REQUIRED WORK: Copy every entry below verbatim, except for images.

(Object change listings)
↓
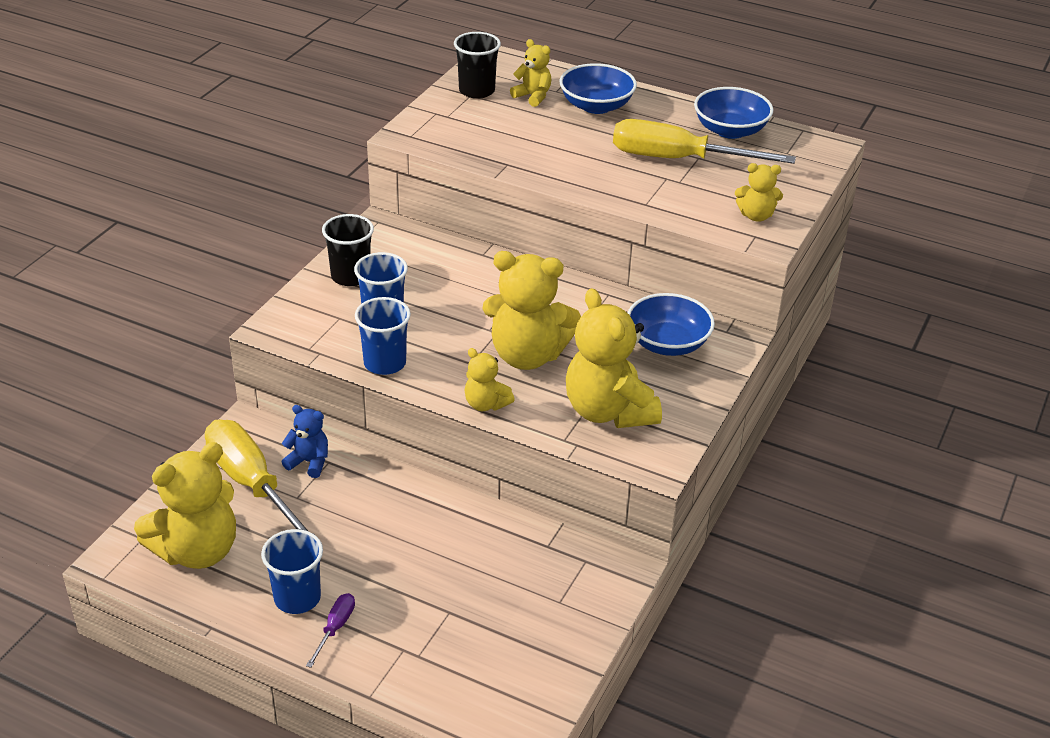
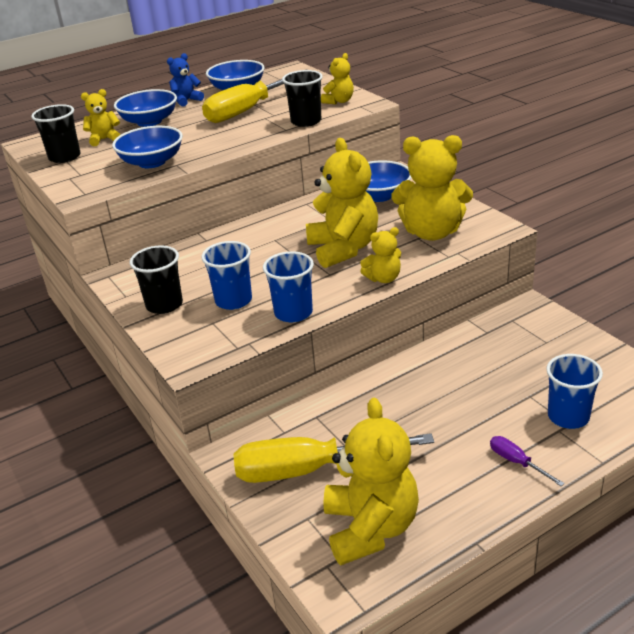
camera: 55 degrees left, 5 degrees down
(297, 598) = (469, 476): blue cup -> blue cup (568, 416)
(309, 462) = (308, 428): blue teddy bear -> blue teddy bear (186, 101)
(502, 147) = (152, 162): none -> blue bowl
(527, 355) = (343, 249): yellow teddy bear -> yellow teddy bear turned 60 degrees counterclockwise
(677, 211) = (306, 121): none -> black cup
↑
RESPONSE:
camera: 55 degrees left, 5 degrees down
(297, 598) = (469, 476): blue cup -> blue cup (568, 416)
(309, 462) = (308, 428): blue teddy bear -> blue teddy bear (186, 101)
(502, 147) = (152, 162): none -> blue bowl
(527, 355) = (343, 249): yellow teddy bear -> yellow teddy bear turned 60 degrees counterclockwise
(677, 211) = (306, 121): none -> black cup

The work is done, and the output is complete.